[TASK ITEM] Your answer must hold only the lines below from the line containing "R205: 10 (NET1, NET39) -> 10 (COM, NET1)" through the line containing "SW202: switch (COM, NET13)", each reproduced exactly.

────────────────────

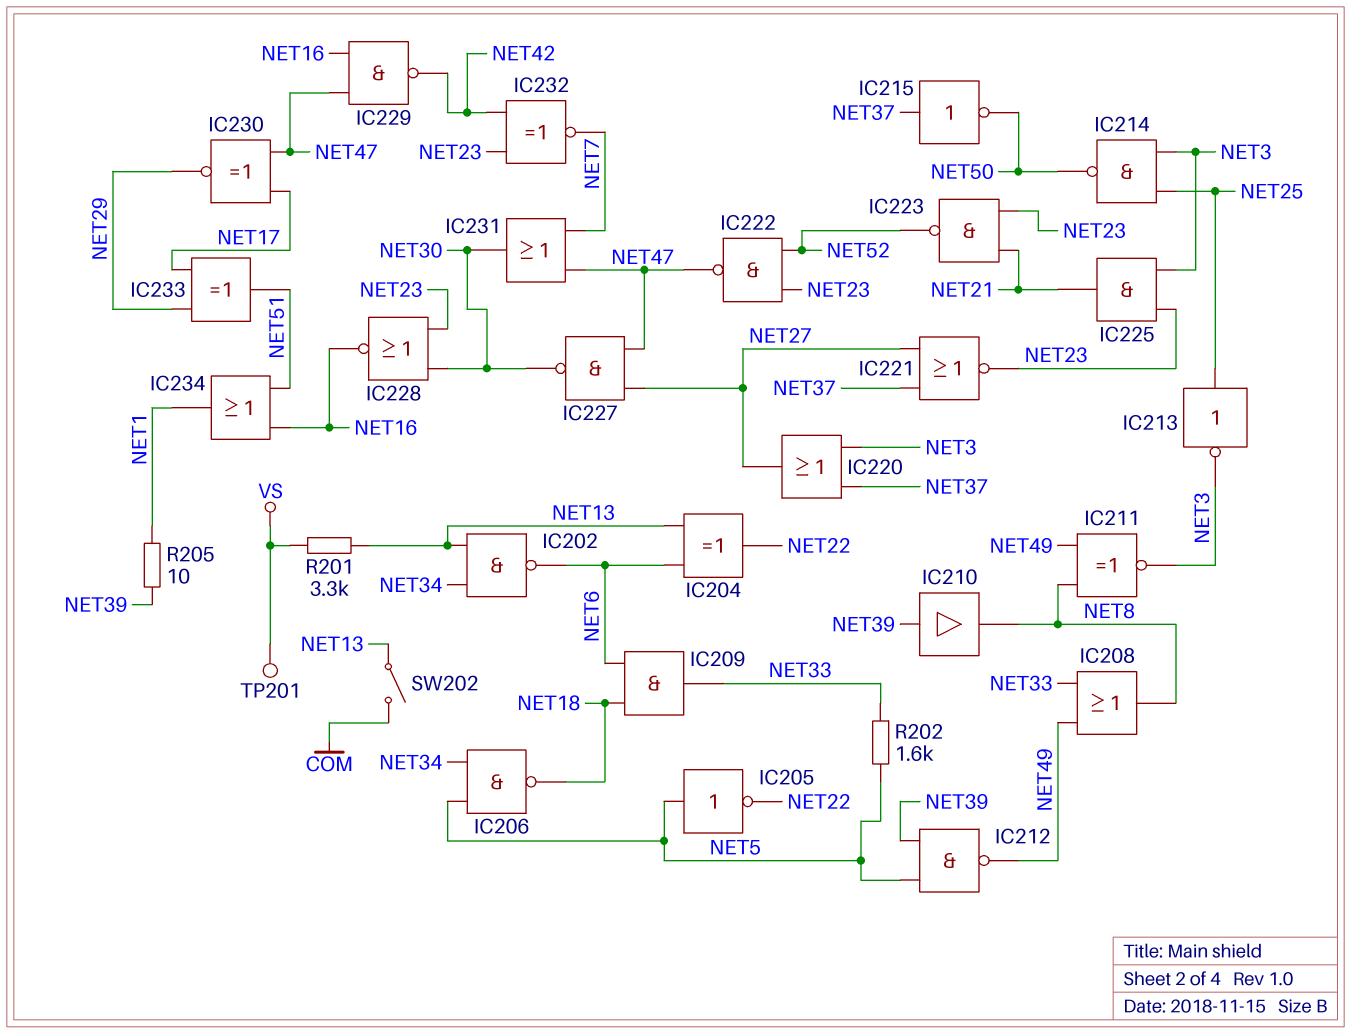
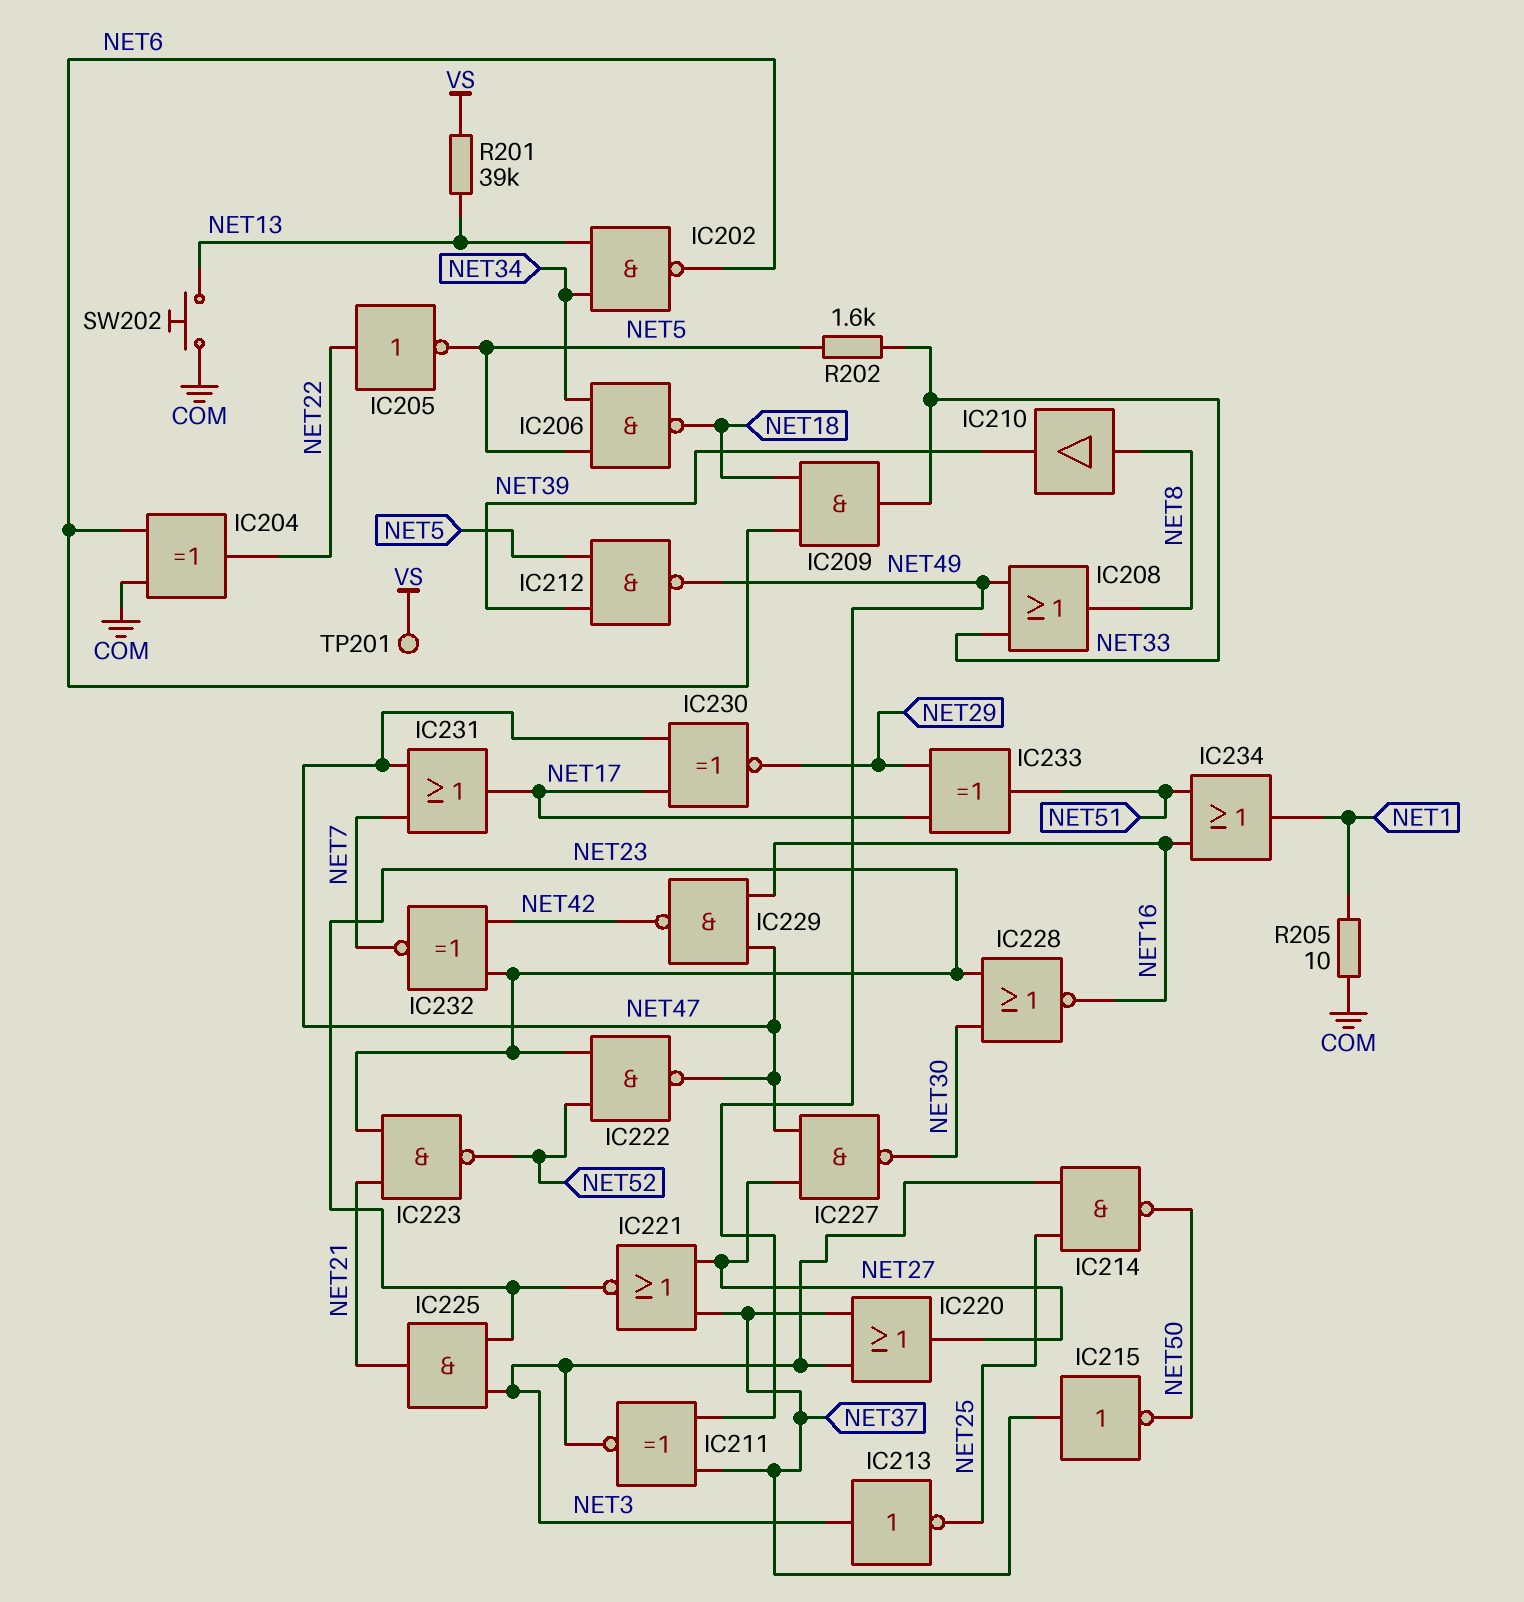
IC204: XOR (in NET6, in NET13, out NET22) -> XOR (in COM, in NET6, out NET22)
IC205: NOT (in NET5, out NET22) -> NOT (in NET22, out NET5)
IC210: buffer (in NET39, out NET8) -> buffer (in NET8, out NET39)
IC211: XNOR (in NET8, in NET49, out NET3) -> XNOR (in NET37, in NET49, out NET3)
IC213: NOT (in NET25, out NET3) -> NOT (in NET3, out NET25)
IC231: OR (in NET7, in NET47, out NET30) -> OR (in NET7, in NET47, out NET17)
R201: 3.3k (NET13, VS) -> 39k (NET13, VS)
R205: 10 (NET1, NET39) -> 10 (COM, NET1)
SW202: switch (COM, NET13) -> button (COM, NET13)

────────────────────

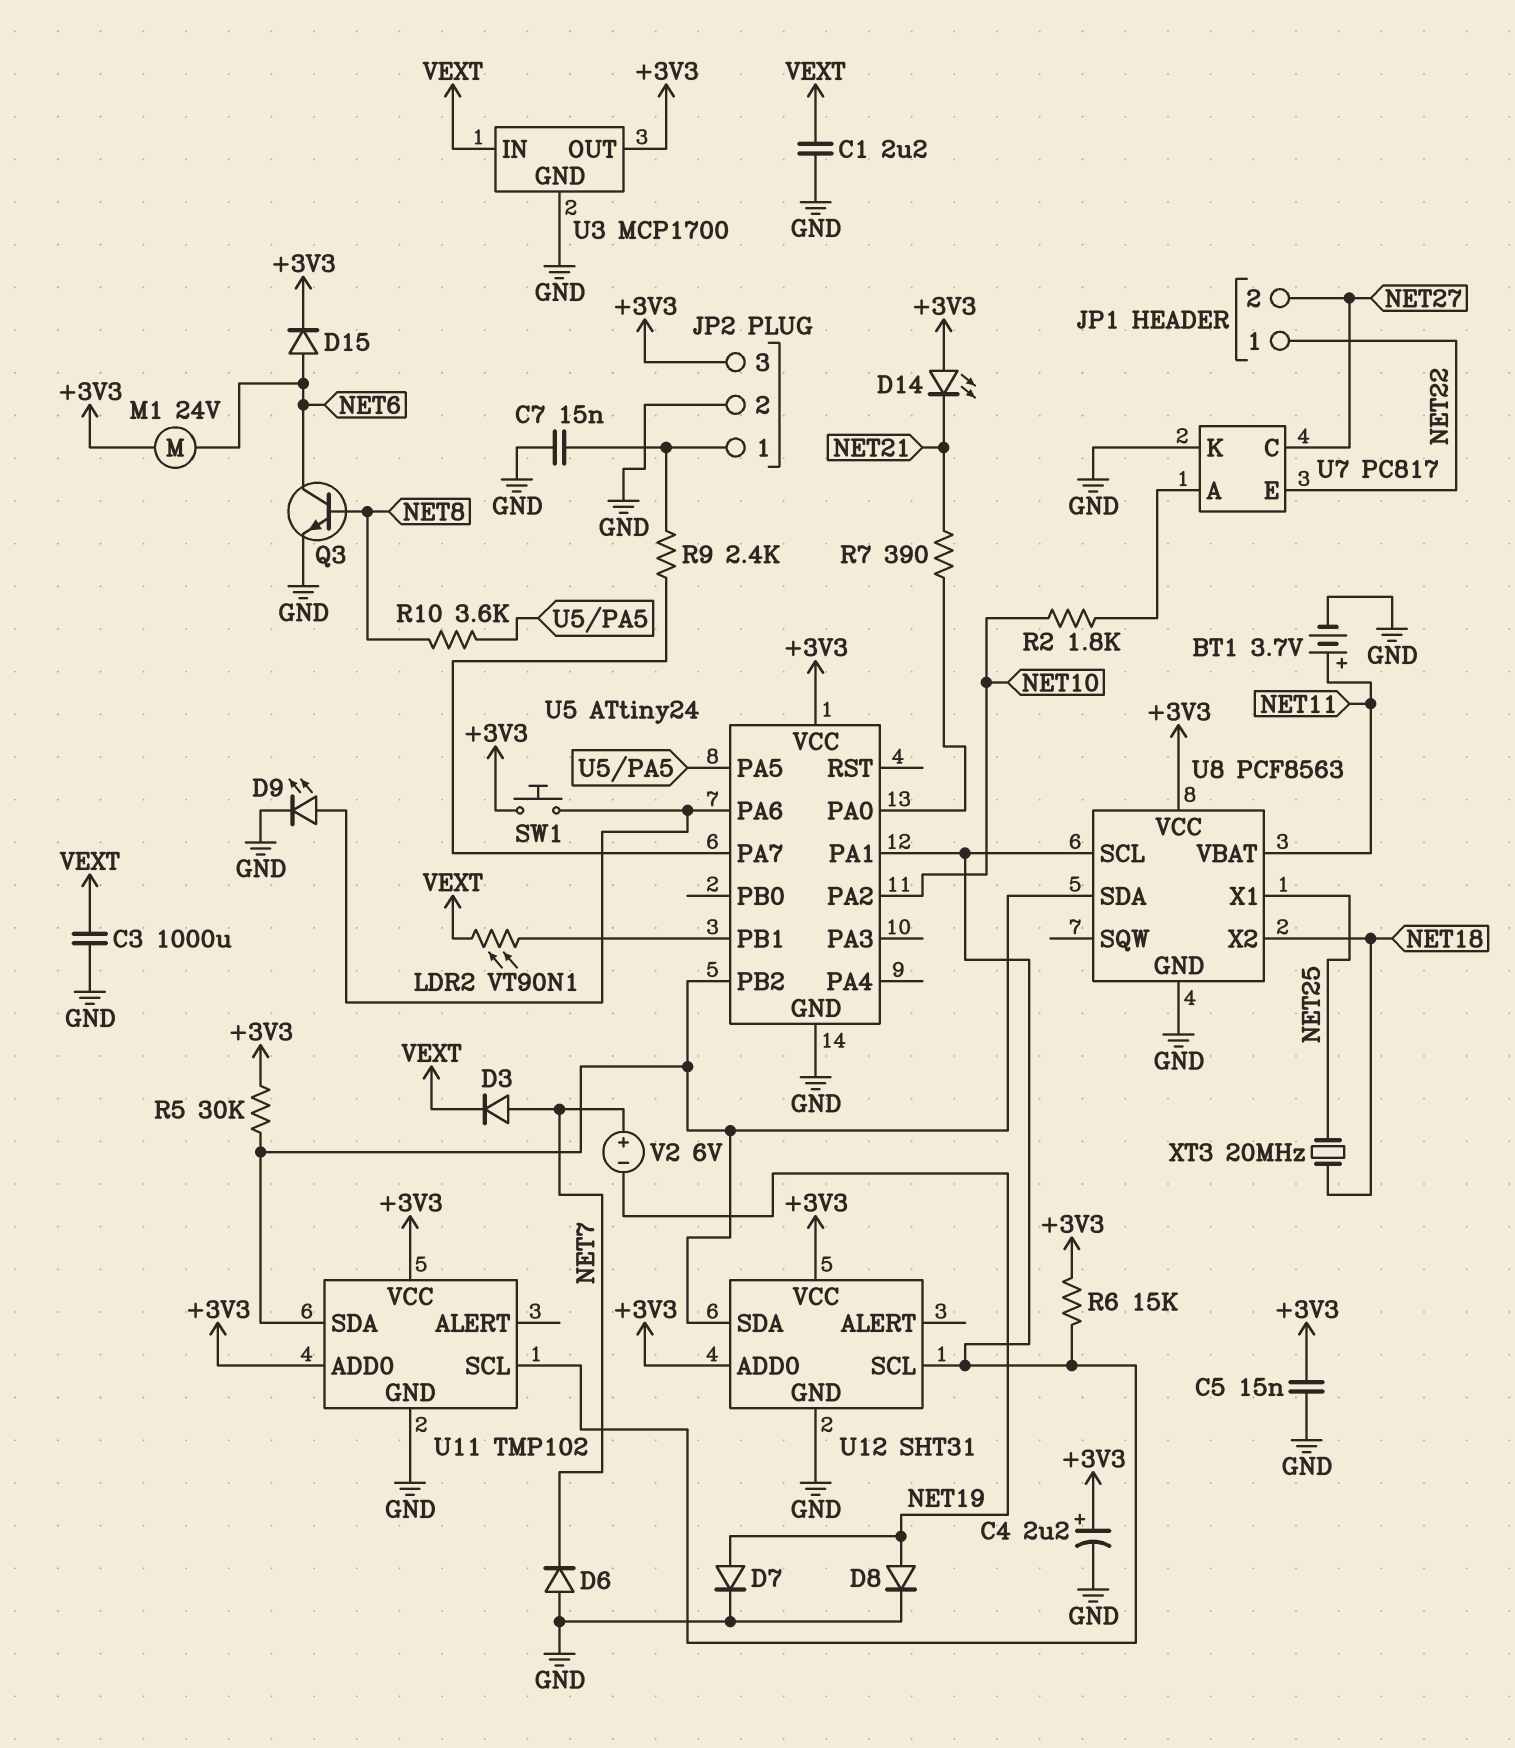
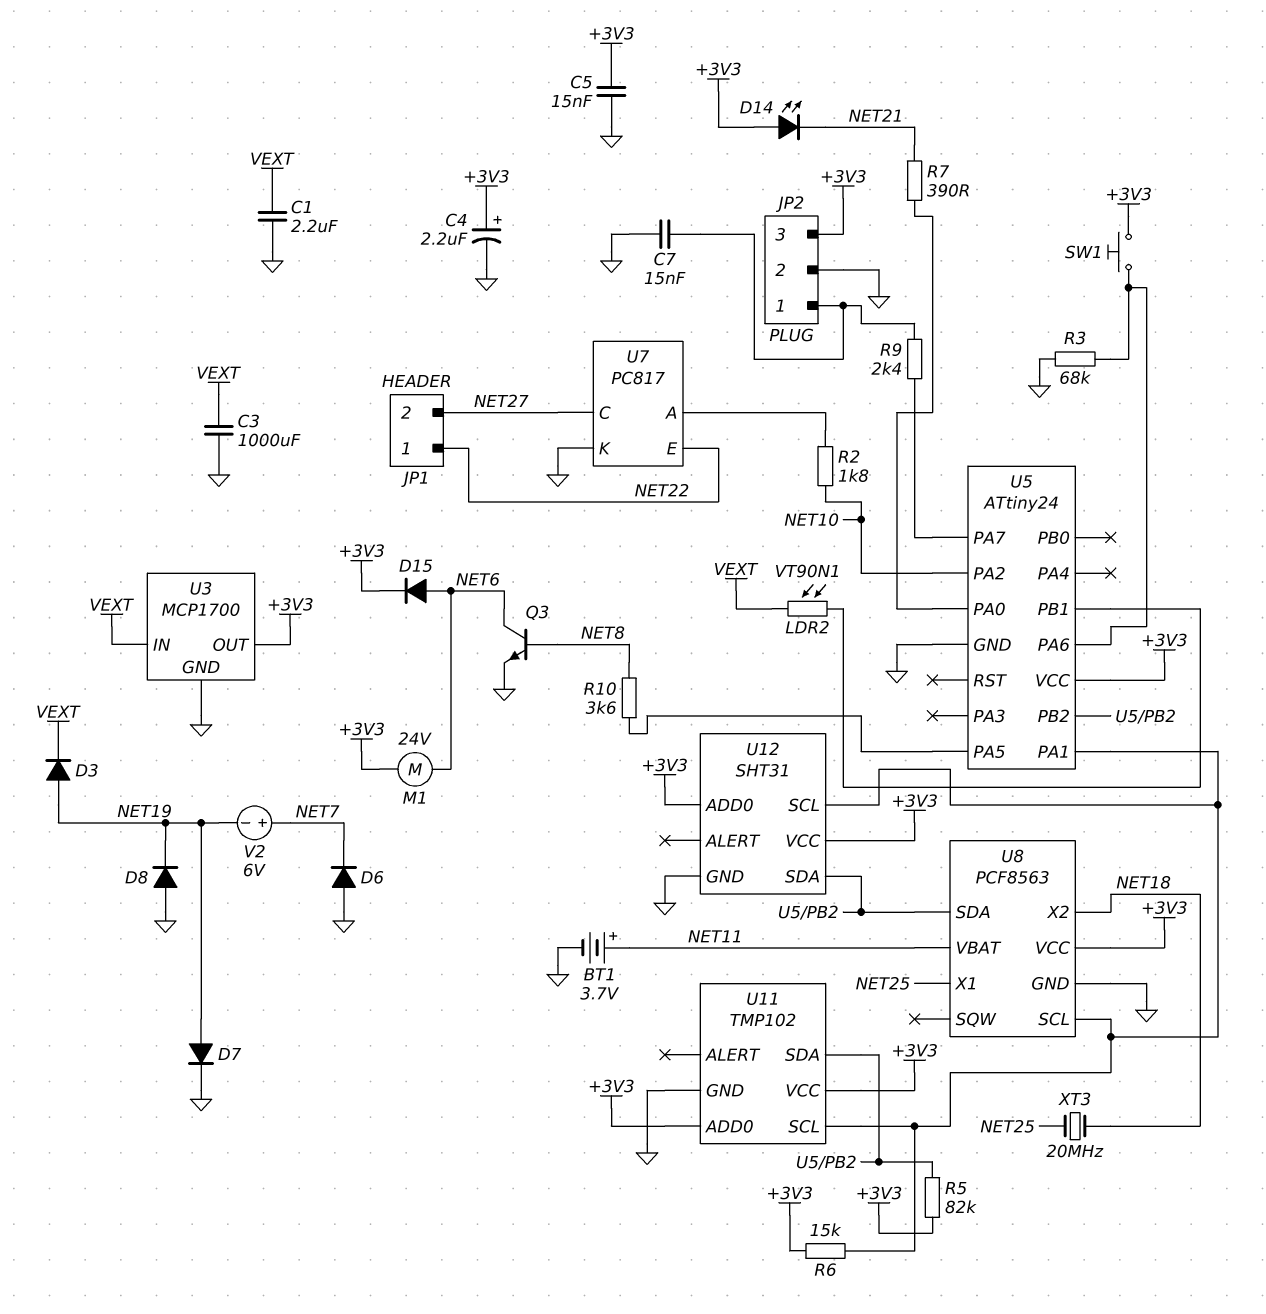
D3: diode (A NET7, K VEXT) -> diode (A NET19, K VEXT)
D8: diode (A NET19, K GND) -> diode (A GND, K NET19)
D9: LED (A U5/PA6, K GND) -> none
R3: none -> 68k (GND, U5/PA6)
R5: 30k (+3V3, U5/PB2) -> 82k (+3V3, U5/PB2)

────────────────────

[REPLY TO THE TASK]
R205: 10 (NET1, NET39) -> 10 (COM, NET1)
SW202: switch (COM, NET13) -> button (COM, NET13)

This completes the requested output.